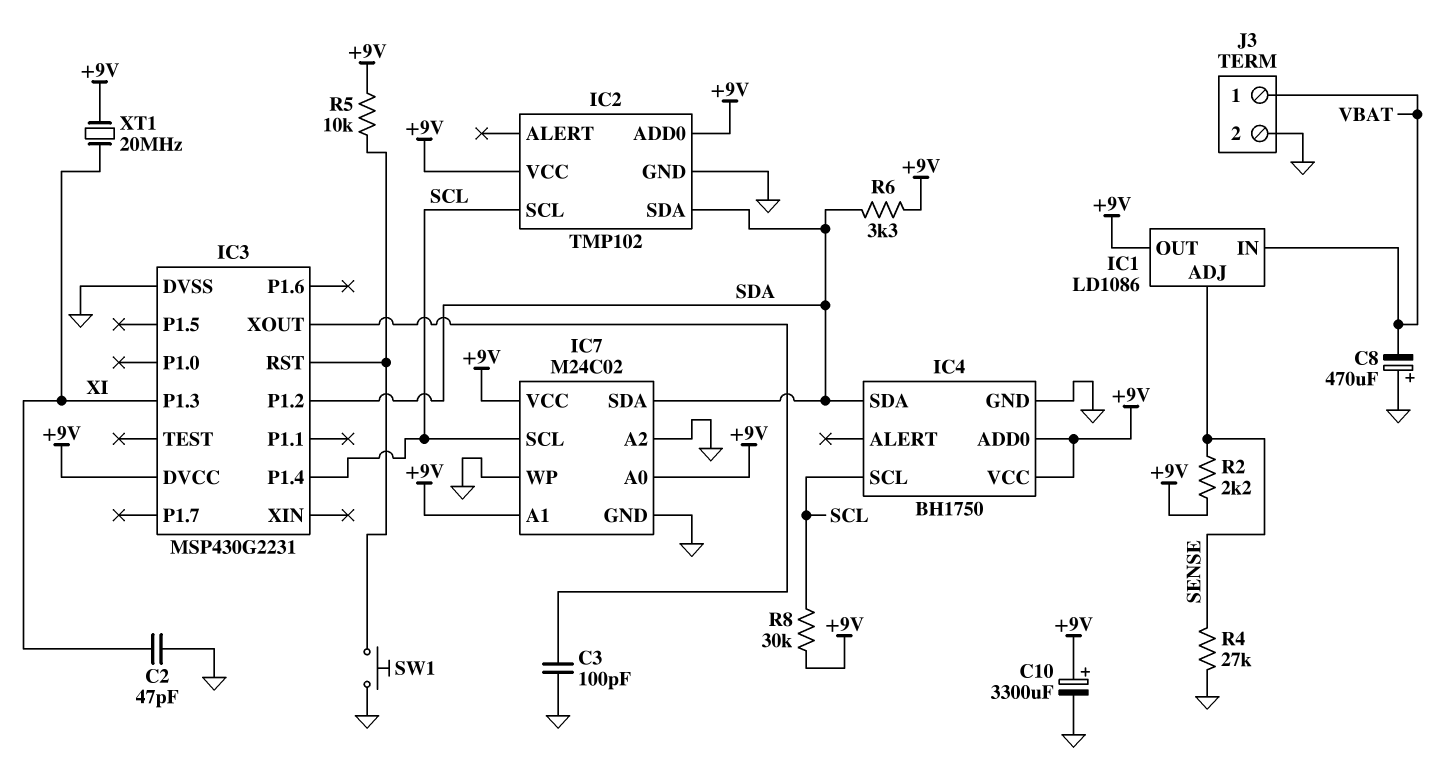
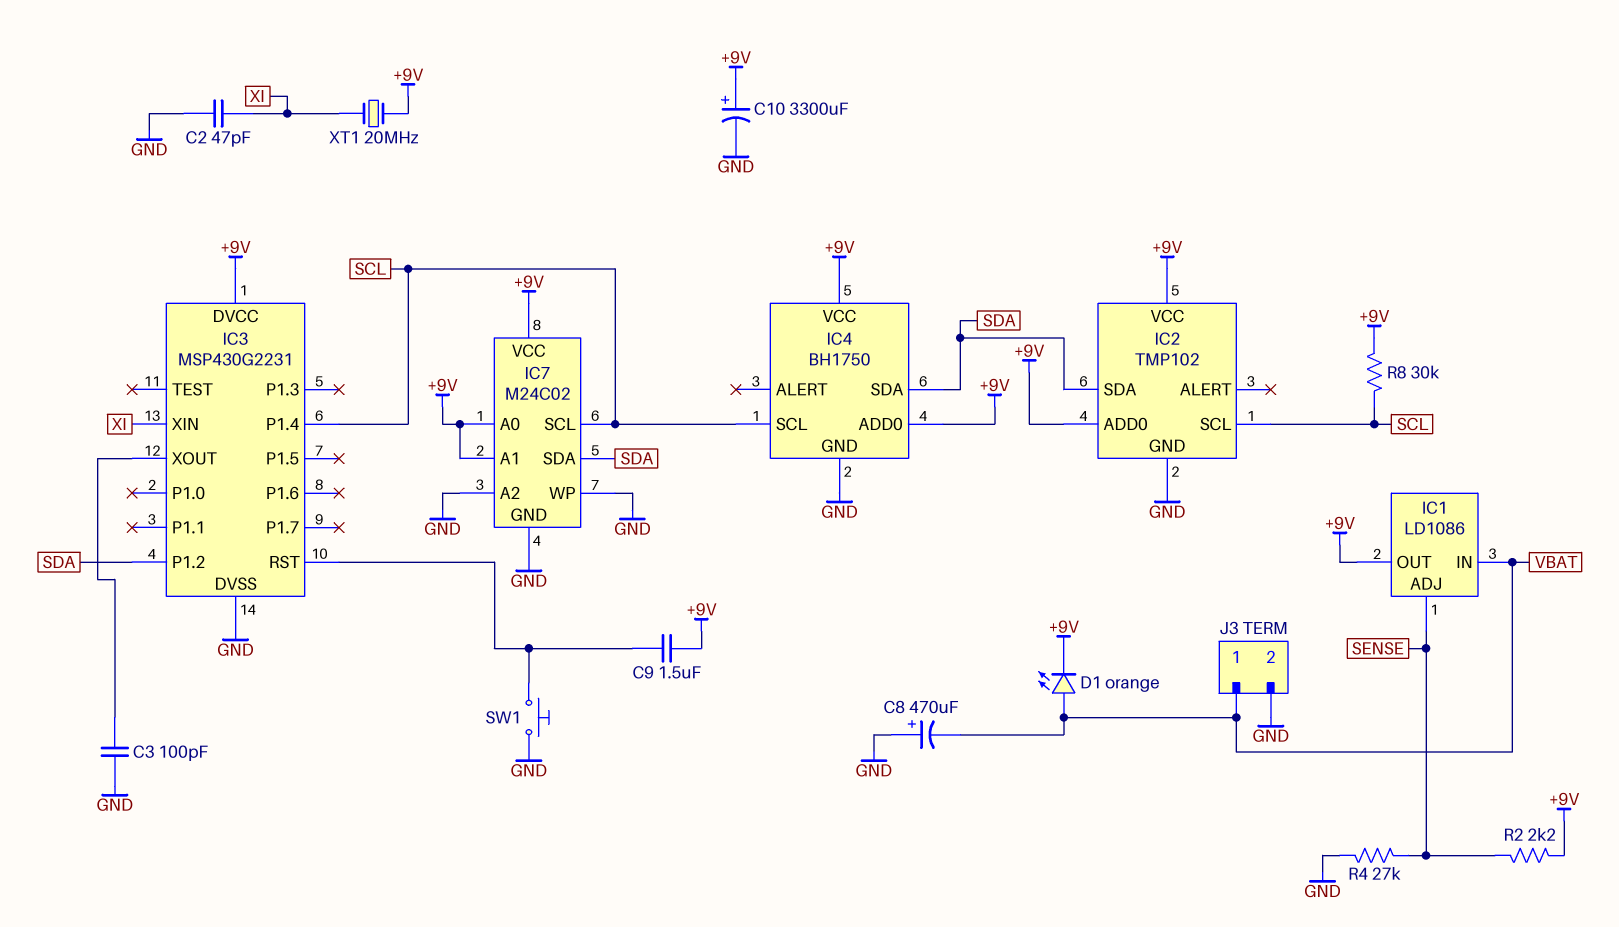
C9: none -> 1.5uF (+9V, IC3/RST)
D1: none -> LED orange (A VBAT, K +9V)
IC3 pin P1.3: XI -> none
IC3 pin XIN: none -> XI
R5: 10k (+9V, IC3/RST) -> none
R6: 3.3k (+9V, SDA) -> none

Goal of the exercise
In the copy, include all records verbatim but no images.

Answer to this task
C9: none -> 1.5uF (+9V, IC3/RST)
D1: none -> LED orange (A VBAT, K +9V)
IC3 pin P1.3: XI -> none
IC3 pin XIN: none -> XI
R5: 10k (+9V, IC3/RST) -> none
R6: 3.3k (+9V, SDA) -> none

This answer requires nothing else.